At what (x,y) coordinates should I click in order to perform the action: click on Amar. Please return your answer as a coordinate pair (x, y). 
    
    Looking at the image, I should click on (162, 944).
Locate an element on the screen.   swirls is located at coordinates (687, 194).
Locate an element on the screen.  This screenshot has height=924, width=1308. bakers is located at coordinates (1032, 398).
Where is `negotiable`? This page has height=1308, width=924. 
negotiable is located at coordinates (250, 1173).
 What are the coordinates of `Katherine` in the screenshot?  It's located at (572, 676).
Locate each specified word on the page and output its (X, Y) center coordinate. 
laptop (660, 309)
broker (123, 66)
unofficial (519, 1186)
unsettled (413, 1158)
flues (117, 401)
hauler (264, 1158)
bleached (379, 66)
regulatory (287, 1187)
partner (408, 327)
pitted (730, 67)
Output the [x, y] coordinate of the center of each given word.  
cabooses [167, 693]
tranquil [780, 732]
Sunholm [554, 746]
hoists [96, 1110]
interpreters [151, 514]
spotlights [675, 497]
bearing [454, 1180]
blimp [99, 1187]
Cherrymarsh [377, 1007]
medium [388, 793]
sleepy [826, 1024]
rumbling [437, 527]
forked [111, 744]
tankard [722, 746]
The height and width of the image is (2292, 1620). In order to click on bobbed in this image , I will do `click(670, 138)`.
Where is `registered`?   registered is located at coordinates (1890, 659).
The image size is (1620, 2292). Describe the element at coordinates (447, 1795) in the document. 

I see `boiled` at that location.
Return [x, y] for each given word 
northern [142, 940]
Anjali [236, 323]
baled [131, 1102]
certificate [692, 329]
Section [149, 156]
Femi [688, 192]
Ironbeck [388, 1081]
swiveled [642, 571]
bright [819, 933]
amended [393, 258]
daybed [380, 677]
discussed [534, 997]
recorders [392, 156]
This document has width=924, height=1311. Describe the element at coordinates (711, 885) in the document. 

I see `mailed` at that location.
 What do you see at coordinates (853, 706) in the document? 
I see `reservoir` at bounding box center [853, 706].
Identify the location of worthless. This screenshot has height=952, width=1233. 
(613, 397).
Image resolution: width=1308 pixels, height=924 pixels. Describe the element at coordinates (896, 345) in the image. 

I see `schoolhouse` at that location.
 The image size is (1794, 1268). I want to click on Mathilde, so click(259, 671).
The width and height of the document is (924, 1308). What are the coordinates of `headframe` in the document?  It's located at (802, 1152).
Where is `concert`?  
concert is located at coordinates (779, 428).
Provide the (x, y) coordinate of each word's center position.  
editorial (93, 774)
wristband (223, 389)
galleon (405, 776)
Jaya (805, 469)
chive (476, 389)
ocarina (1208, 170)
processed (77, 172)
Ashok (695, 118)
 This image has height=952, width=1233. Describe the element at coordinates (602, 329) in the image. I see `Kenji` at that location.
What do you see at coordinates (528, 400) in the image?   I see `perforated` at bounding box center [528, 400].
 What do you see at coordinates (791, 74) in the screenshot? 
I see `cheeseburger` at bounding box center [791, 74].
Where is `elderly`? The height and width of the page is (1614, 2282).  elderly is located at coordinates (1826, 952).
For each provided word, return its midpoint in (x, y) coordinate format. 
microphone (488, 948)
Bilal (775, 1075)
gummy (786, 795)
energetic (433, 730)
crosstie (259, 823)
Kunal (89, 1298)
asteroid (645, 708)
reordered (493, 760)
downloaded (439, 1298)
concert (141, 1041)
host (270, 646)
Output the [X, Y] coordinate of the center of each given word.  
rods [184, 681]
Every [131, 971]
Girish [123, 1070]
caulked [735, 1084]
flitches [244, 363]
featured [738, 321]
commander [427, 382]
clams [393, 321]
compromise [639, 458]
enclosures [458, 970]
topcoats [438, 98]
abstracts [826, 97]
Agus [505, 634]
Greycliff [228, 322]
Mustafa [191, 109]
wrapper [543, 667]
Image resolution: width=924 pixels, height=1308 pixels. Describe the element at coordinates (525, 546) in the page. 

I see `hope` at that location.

____

▸ **TASK**: Pick out every line in the entries above that contains the string "Where" and copy each one in full. Letter case must match.

▸ **SOLUTION FOR THIS TASK**:
Where is `negotiable`? This page has height=1308, width=924. 
Where is `registered`?   registered is located at coordinates (1890, 659).
Where is `concert`?  
Where is `elderly`? The height and width of the page is (1614, 2282).  elderly is located at coordinates (1826, 952).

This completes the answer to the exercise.